## To do
Transcribe each record precisely; images stay out.
[[ Data supplied, beginning ]]
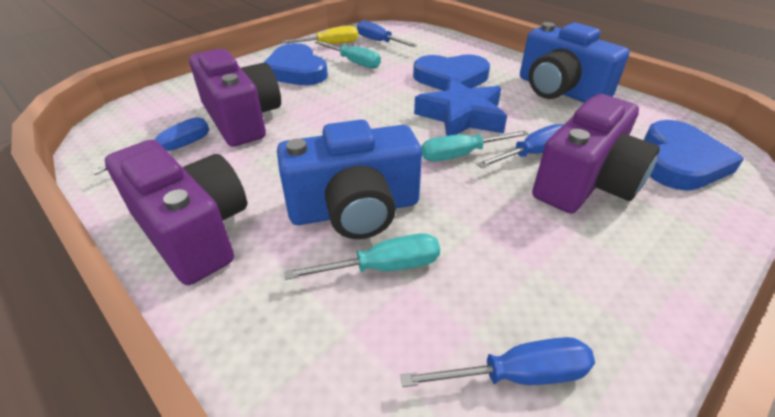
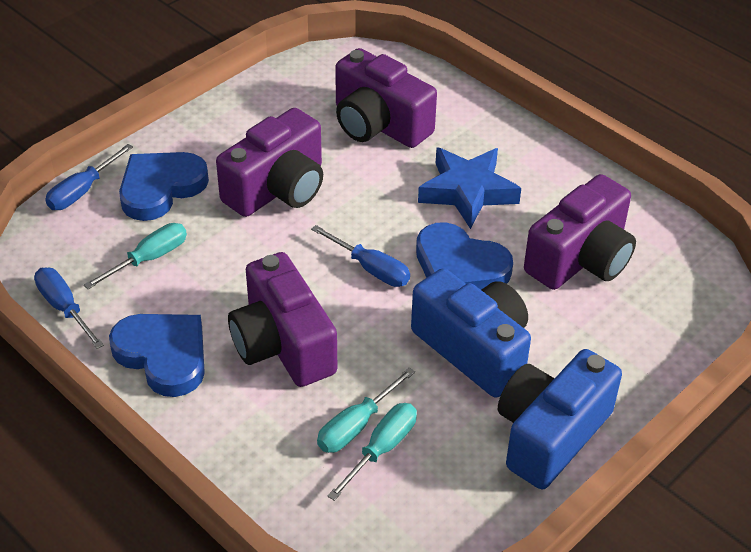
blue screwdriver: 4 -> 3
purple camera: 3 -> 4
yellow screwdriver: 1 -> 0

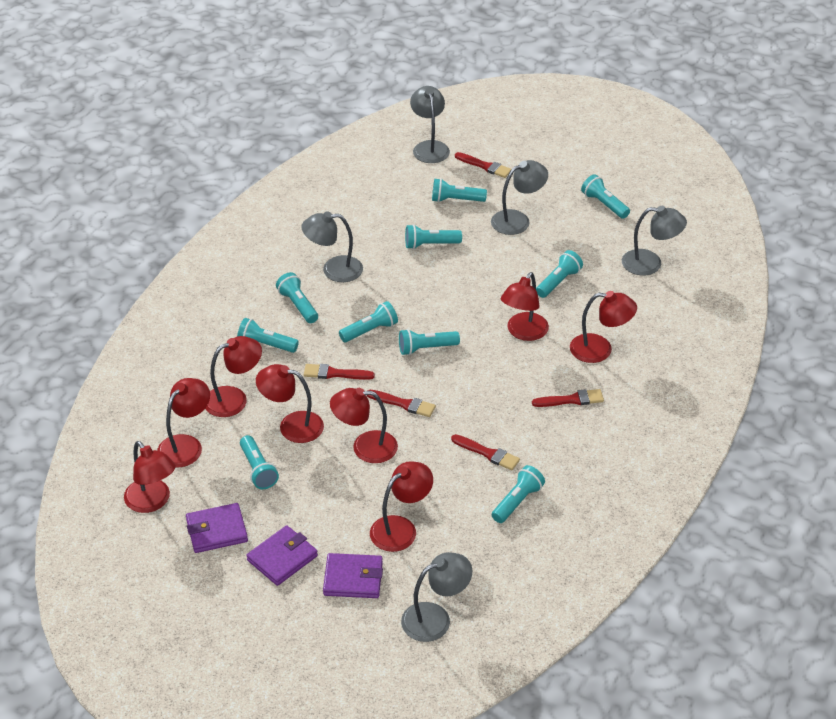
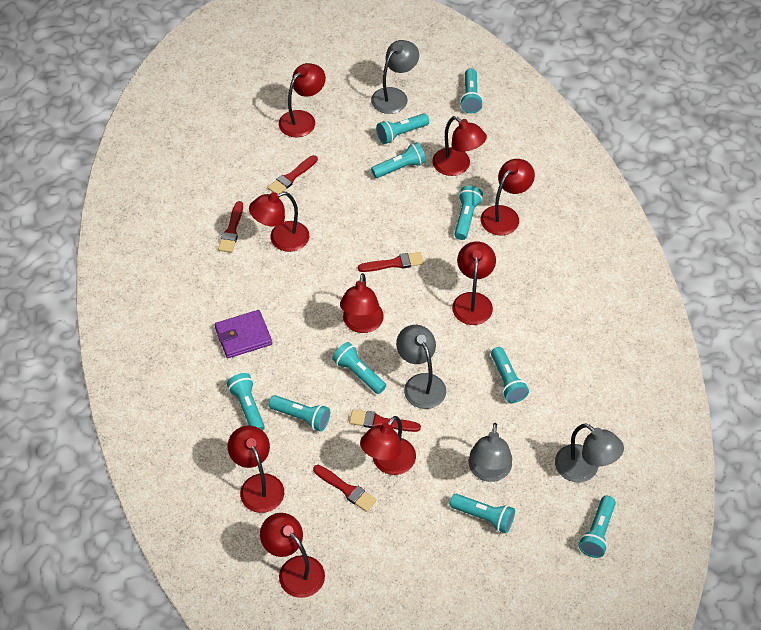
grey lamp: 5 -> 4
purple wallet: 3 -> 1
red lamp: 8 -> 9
[[ Data supplied, end ]]
## Answer section
blue screwdriver: 4 -> 3
purple camera: 3 -> 4
yellow screwdriver: 1 -> 0

grey lamp: 5 -> 4
purple wallet: 3 -> 1
red lamp: 8 -> 9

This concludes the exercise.